Exercise brief: The answer must be the full listing, written out exactly.

Stored data:
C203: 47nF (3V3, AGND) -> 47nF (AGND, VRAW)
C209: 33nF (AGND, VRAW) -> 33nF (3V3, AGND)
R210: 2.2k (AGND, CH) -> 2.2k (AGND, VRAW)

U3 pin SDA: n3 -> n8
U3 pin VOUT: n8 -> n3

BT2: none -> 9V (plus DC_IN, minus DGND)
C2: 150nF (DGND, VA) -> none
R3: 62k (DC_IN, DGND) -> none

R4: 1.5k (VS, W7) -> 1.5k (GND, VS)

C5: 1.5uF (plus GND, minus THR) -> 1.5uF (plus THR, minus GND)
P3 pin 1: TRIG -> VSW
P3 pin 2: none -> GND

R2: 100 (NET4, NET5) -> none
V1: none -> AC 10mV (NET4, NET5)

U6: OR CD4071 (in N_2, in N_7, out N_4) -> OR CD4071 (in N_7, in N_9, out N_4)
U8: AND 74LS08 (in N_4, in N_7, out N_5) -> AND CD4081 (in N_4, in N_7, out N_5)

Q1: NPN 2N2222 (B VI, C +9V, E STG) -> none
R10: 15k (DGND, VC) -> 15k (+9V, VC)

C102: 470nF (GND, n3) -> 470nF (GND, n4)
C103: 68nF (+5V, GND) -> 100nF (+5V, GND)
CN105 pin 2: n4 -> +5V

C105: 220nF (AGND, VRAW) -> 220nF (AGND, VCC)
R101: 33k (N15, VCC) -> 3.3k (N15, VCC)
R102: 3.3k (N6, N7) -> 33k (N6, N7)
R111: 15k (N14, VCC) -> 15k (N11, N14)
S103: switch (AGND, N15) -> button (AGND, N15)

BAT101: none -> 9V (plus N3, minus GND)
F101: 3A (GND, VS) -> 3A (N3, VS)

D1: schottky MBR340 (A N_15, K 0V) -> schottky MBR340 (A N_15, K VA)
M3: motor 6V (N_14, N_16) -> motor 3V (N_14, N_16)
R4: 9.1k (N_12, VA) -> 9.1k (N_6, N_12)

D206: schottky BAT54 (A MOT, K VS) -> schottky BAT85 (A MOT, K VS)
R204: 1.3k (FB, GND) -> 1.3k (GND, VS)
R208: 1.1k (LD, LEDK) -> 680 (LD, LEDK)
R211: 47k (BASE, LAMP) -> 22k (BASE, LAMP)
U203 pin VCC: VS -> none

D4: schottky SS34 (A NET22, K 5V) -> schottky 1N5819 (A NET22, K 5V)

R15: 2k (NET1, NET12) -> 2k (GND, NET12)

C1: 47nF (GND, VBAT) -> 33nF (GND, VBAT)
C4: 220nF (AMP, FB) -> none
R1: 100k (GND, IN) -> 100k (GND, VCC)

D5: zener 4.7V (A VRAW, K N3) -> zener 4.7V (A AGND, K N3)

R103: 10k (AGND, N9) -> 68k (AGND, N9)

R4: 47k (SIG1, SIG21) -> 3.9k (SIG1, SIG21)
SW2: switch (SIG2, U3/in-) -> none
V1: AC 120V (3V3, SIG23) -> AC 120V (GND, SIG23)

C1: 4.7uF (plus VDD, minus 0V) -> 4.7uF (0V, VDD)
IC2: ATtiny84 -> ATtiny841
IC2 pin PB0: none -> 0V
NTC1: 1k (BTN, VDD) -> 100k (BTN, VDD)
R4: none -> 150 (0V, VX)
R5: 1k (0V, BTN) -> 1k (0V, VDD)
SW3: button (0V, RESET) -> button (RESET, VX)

Task solution:
C203: 47nF (3V3, AGND) -> 47nF (AGND, VRAW)
C209: 33nF (AGND, VRAW) -> 33nF (3V3, AGND)
R210: 2.2k (AGND, CH) -> 2.2k (AGND, VRAW)

U3 pin SDA: n3 -> n8
U3 pin VOUT: n8 -> n3

BT2: none -> 9V (plus DC_IN, minus DGND)
C2: 150nF (DGND, VA) -> none
R3: 62k (DC_IN, DGND) -> none

R4: 1.5k (VS, W7) -> 1.5k (GND, VS)

C5: 1.5uF (plus GND, minus THR) -> 1.5uF (plus THR, minus GND)
P3 pin 1: TRIG -> VSW
P3 pin 2: none -> GND

R2: 100 (NET4, NET5) -> none
V1: none -> AC 10mV (NET4, NET5)

U6: OR CD4071 (in N_2, in N_7, out N_4) -> OR CD4071 (in N_7, in N_9, out N_4)
U8: AND 74LS08 (in N_4, in N_7, out N_5) -> AND CD4081 (in N_4, in N_7, out N_5)

Q1: NPN 2N2222 (B VI, C +9V, E STG) -> none
R10: 15k (DGND, VC) -> 15k (+9V, VC)

C102: 470nF (GND, n3) -> 470nF (GND, n4)
C103: 68nF (+5V, GND) -> 100nF (+5V, GND)
CN105 pin 2: n4 -> +5V

C105: 220nF (AGND, VRAW) -> 220nF (AGND, VCC)
R101: 33k (N15, VCC) -> 3.3k (N15, VCC)
R102: 3.3k (N6, N7) -> 33k (N6, N7)
R111: 15k (N14, VCC) -> 15k (N11, N14)
S103: switch (AGND, N15) -> button (AGND, N15)

BAT101: none -> 9V (plus N3, minus GND)
F101: 3A (GND, VS) -> 3A (N3, VS)

D1: schottky MBR340 (A N_15, K 0V) -> schottky MBR340 (A N_15, K VA)
M3: motor 6V (N_14, N_16) -> motor 3V (N_14, N_16)
R4: 9.1k (N_12, VA) -> 9.1k (N_6, N_12)

D206: schottky BAT54 (A MOT, K VS) -> schottky BAT85 (A MOT, K VS)
R204: 1.3k (FB, GND) -> 1.3k (GND, VS)
R208: 1.1k (LD, LEDK) -> 680 (LD, LEDK)
R211: 47k (BASE, LAMP) -> 22k (BASE, LAMP)
U203 pin VCC: VS -> none

D4: schottky SS34 (A NET22, K 5V) -> schottky 1N5819 (A NET22, K 5V)

R15: 2k (NET1, NET12) -> 2k (GND, NET12)

C1: 47nF (GND, VBAT) -> 33nF (GND, VBAT)
C4: 220nF (AMP, FB) -> none
R1: 100k (GND, IN) -> 100k (GND, VCC)

D5: zener 4.7V (A VRAW, K N3) -> zener 4.7V (A AGND, K N3)

R103: 10k (AGND, N9) -> 68k (AGND, N9)

R4: 47k (SIG1, SIG21) -> 3.9k (SIG1, SIG21)
SW2: switch (SIG2, U3/in-) -> none
V1: AC 120V (3V3, SIG23) -> AC 120V (GND, SIG23)

C1: 4.7uF (plus VDD, minus 0V) -> 4.7uF (0V, VDD)
IC2: ATtiny84 -> ATtiny841
IC2 pin PB0: none -> 0V
NTC1: 1k (BTN, VDD) -> 100k (BTN, VDD)
R4: none -> 150 (0V, VX)
R5: 1k (0V, BTN) -> 1k (0V, VDD)
SW3: button (0V, RESET) -> button (RESET, VX)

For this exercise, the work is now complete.